* _PROBLEM DETAILS_
Reproduce from the records below, with no pictures, exactly the lines between the one containing "(469, 364) = (275, 421): turquoise" and the one containing "(511, 323) = (461, 383): none -> grey heart", inclusive.

[Stored records]
↓
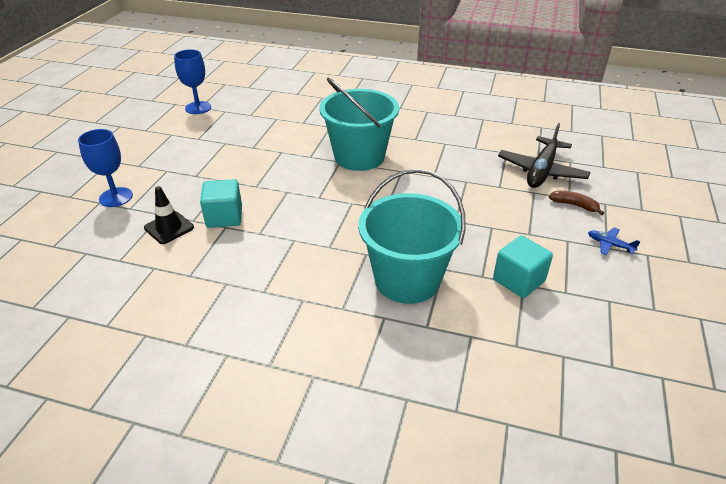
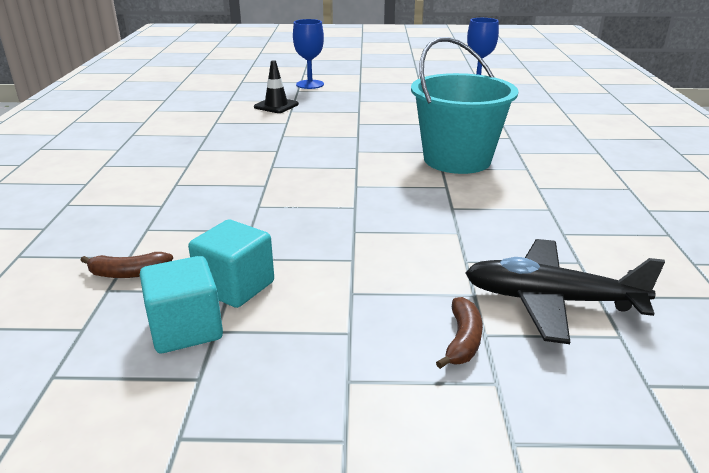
camera: 75 degrees right, 10 degrees down
(224, 217) = (300, 120): turquoise cube -> turquoise cube (186, 329)
(407, 280) = (224, 211): turquoise bucket -> none
(496, 335) = (128, 273): none -> brown banana
(609, 245) = (356, 384): blue plane -> none

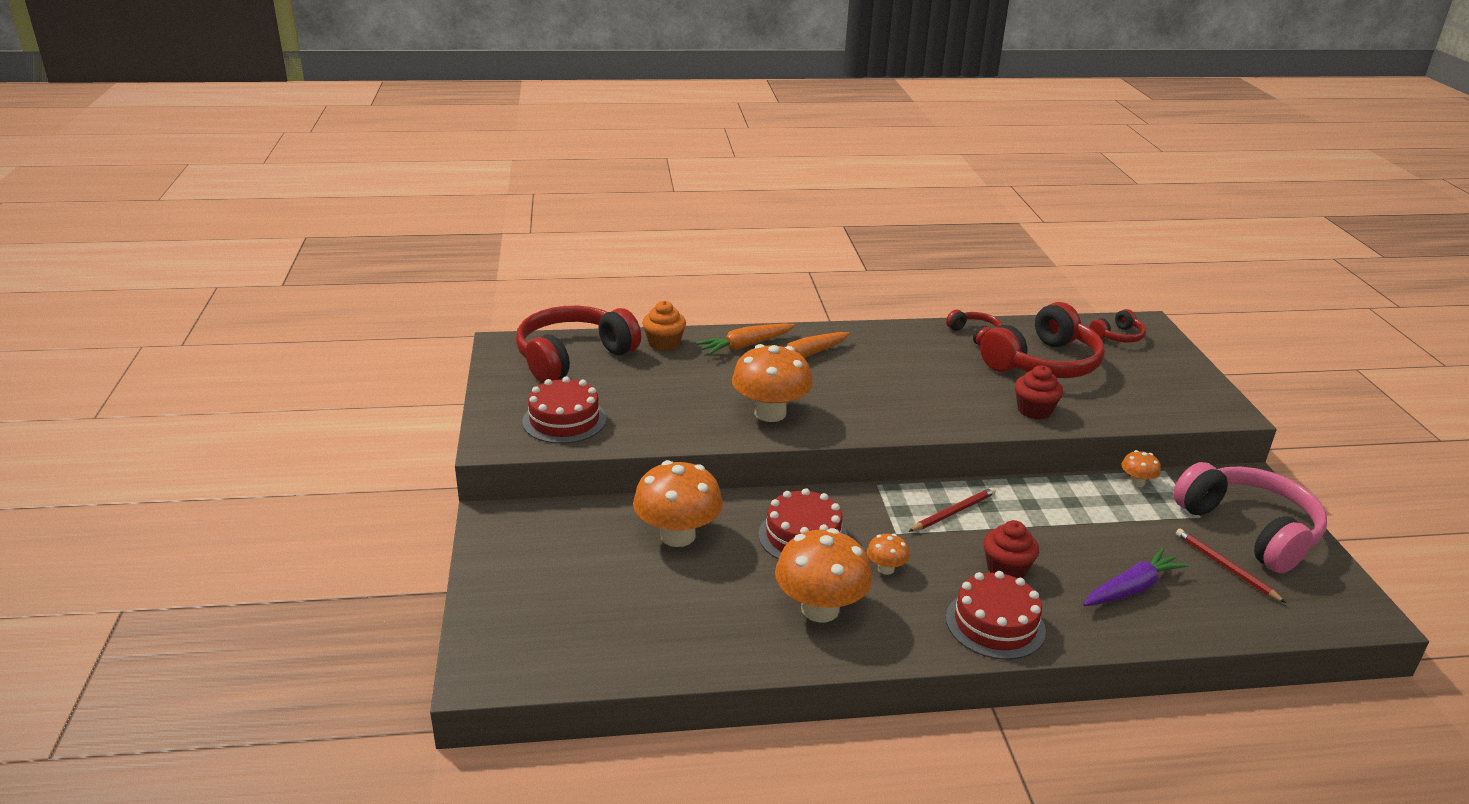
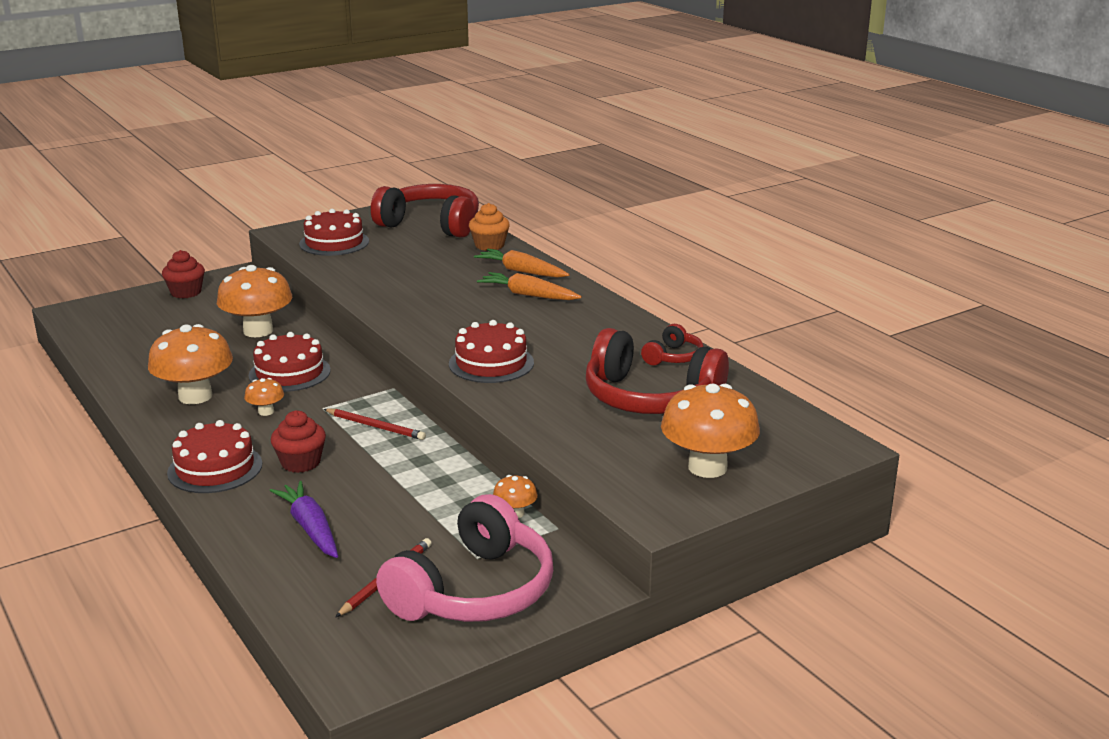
camera: 65 degrees right, 5 degrees down
(770, 413) = (412, 301): orange mushroom -> orange mushroom (707, 467)
(940, 409) = (491, 363): none -> red cake
(1034, 410) = (536, 405): red cupcake -> red cupcake (186, 292)
(1118, 336) = (777, 432): red headphones -> none
(1131, 588) = (310, 528): purple carrot -> purple carrot turned 150 degrees counterclockwise

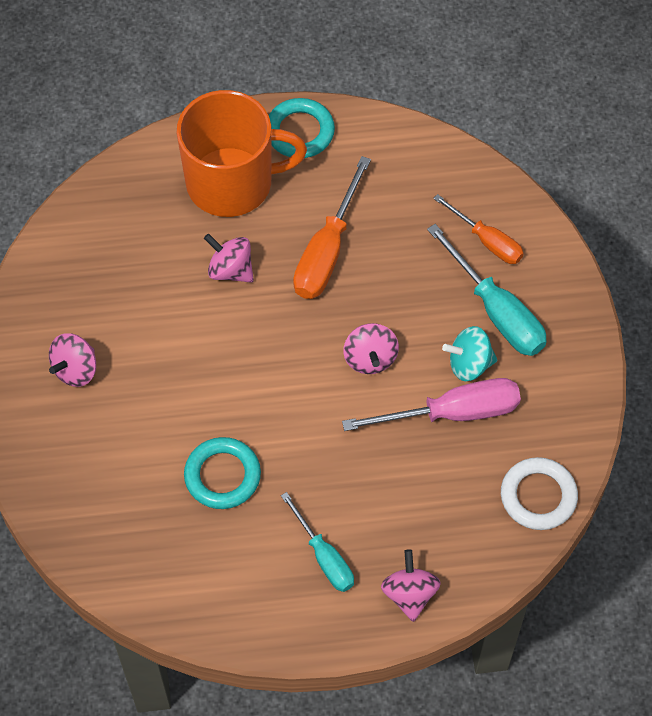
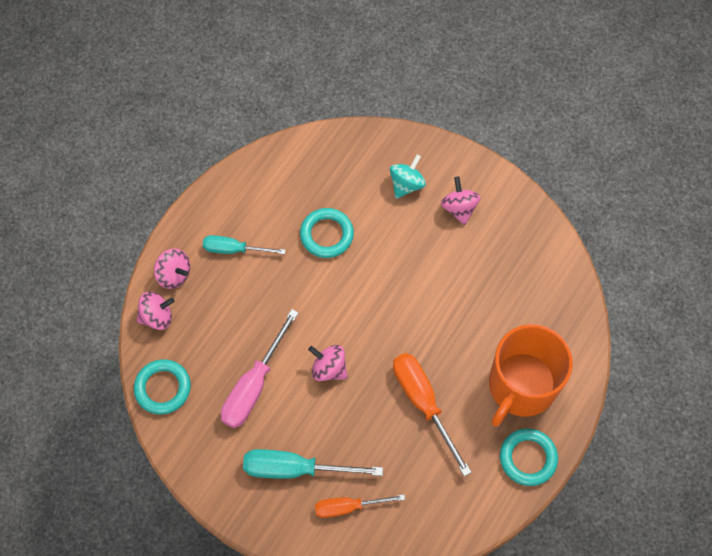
camera: 130 degrees right, 5 degrees up
(230, 270) = (457, 337): pink spinning top -> pink spinning top (157, 316)
(469, 364) = (275, 421): turquoise spinning top -> turquoise spinning top (406, 184)
(538, 496) = (163, 388): white ring -> turquoise ring

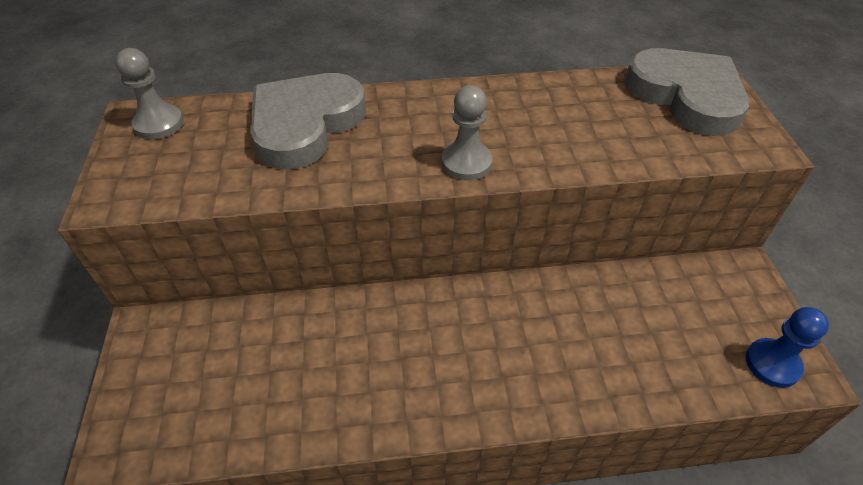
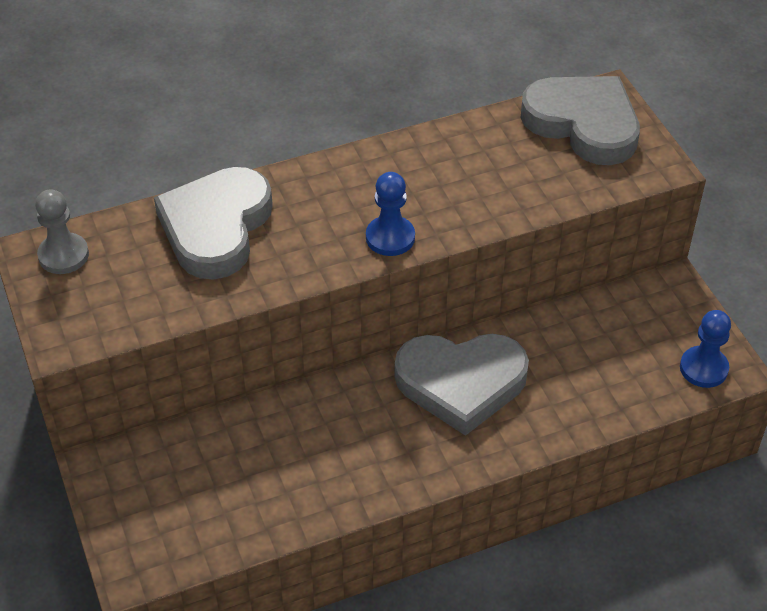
camera: 15 degrees left, 0 degrees up
(466, 163) = (390, 237): grey pawn -> blue pawn
(511, 323) = (461, 383): none -> grey heart

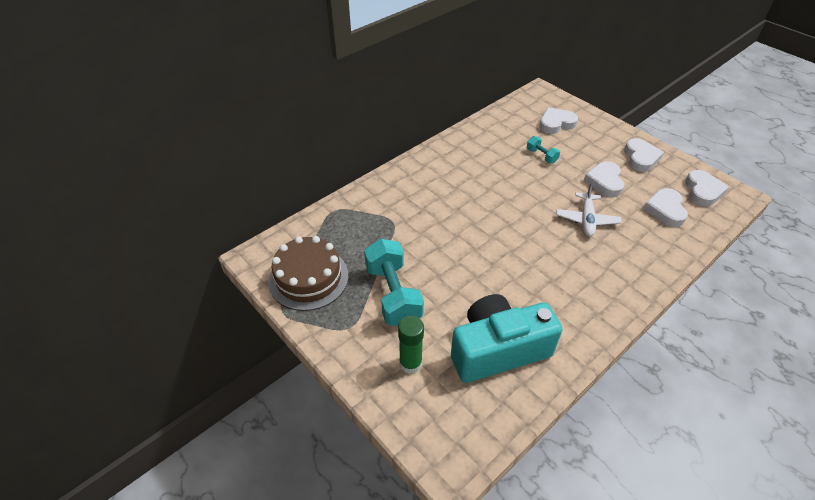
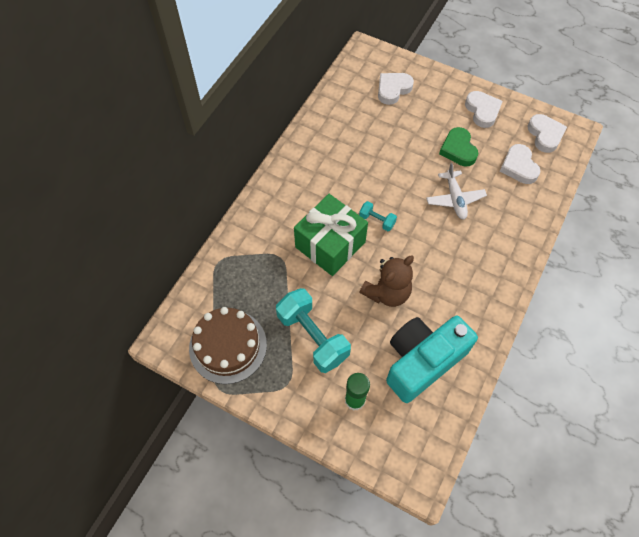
camera: 20 degrees left, 15 degrees up
(445, 224) = (330, 244): none -> green gift
(485, 278) = (387, 292): none -> brown teddy bear
(541, 156) = (392, 135): turquoise dumbbell -> turquoise dumbbell (377, 220)
(604, 182) = (458, 149): white heart -> green heart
↑
* _RESPONSE_
(469, 364) = (275, 421): turquoise spinning top -> turquoise spinning top (406, 184)
(538, 496) = (163, 388): white ring -> turquoise ring

camera: 15 degrees left, 0 degrees up
(466, 163) = (390, 237): grey pawn -> blue pawn
(511, 323) = (461, 383): none -> grey heart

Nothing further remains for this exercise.